◆ WHAT THE TASK REQUIRES:
Which lines in the items below contain the string "kern", with case counting? Find each one and copy it out in full.

◆ LISTED ENTRIES:
--------------------------------

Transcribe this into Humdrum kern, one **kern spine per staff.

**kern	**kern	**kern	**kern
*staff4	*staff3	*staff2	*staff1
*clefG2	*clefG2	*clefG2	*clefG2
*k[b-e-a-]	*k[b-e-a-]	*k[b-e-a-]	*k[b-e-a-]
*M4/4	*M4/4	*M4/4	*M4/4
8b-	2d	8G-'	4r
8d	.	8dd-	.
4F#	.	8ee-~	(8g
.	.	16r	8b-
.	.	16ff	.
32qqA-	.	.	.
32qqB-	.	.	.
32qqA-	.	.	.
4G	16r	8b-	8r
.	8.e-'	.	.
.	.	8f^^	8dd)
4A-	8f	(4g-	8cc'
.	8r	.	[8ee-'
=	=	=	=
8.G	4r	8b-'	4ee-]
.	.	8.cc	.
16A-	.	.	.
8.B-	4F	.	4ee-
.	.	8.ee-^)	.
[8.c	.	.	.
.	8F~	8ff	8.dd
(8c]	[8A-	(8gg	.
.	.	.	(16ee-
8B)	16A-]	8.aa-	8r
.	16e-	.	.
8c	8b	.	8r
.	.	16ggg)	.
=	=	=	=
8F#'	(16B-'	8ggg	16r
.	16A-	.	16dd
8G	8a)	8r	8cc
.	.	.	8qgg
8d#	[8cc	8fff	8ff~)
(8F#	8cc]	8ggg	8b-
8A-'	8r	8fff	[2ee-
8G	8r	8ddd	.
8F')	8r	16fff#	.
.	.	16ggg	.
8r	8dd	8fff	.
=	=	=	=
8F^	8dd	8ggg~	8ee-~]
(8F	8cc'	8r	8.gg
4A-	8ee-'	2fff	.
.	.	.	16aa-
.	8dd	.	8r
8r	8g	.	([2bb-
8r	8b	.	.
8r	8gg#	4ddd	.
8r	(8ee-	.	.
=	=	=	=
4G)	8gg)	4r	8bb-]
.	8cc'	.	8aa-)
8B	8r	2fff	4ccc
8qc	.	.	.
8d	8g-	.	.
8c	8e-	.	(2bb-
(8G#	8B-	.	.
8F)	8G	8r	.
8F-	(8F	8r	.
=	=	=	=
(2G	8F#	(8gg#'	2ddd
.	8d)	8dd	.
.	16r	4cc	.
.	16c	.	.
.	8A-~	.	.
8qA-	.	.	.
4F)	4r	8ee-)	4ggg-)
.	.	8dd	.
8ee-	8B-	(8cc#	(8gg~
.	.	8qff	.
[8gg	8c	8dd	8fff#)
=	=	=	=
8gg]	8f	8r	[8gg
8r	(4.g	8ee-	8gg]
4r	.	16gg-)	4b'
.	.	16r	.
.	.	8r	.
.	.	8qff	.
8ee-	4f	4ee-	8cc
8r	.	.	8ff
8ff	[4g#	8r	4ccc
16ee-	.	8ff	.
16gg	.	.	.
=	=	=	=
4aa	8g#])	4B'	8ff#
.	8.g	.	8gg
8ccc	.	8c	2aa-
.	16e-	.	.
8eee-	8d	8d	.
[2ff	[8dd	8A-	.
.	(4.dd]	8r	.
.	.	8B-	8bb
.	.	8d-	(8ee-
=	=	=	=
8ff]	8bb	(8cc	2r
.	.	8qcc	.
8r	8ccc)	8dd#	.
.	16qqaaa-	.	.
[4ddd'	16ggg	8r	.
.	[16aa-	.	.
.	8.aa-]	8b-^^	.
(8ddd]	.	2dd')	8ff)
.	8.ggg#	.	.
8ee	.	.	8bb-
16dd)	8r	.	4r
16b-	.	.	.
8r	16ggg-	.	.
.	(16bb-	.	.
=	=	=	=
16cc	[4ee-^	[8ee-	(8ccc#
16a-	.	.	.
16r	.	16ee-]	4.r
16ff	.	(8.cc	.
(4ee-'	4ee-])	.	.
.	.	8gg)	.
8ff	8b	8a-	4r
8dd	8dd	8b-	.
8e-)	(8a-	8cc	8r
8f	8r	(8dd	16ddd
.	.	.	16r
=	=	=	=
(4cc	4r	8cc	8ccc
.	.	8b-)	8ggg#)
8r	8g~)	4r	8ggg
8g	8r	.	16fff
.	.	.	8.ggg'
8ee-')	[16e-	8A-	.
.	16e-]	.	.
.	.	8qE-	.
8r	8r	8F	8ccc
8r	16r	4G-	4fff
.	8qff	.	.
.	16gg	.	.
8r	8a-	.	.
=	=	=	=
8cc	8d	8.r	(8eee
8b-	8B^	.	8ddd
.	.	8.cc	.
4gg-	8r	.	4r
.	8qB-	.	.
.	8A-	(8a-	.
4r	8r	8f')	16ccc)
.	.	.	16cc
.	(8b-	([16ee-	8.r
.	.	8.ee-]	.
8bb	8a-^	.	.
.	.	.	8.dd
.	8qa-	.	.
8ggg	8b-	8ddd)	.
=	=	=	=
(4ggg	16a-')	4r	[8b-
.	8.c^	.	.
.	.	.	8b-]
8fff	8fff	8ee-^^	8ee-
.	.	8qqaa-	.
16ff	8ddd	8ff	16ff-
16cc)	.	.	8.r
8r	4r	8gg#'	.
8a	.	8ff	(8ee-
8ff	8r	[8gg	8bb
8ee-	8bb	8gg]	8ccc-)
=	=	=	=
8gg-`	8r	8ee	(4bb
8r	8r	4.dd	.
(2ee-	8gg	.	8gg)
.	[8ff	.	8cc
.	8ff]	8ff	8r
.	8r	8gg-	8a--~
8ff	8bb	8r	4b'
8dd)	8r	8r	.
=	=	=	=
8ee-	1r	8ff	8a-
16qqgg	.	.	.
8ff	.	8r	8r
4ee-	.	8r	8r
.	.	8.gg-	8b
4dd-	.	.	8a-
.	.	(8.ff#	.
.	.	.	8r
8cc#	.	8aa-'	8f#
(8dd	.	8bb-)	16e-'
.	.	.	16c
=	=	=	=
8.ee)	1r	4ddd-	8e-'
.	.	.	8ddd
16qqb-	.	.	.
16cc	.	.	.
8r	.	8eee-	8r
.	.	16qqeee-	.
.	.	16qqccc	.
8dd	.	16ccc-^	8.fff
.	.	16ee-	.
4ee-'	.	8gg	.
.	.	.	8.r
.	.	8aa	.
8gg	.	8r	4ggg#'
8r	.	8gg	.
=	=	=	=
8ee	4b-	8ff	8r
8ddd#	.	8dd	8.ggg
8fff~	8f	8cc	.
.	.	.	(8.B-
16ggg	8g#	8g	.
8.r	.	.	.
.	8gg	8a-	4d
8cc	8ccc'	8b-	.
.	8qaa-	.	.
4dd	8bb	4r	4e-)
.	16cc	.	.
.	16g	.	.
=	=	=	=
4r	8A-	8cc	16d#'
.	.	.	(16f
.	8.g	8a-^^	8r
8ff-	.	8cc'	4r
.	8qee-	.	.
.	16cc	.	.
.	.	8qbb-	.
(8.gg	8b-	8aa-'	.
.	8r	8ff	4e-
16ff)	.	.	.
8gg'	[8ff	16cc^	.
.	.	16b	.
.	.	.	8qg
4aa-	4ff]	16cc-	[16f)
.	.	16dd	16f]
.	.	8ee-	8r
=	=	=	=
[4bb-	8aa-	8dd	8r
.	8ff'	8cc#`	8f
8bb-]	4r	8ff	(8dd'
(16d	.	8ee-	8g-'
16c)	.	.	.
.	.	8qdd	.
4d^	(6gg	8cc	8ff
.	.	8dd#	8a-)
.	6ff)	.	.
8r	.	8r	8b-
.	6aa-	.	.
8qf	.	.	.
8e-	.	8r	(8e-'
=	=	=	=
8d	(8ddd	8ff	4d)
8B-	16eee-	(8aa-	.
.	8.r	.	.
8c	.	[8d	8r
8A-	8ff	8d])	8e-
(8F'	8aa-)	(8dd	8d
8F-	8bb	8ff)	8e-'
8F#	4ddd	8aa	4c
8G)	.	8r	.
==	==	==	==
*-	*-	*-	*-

--------------------------------

◆ FINISHED TASK:
Transcribe this into Humdrum kern, one **kern spine per staff.
**kern	**kern	**kern	**kern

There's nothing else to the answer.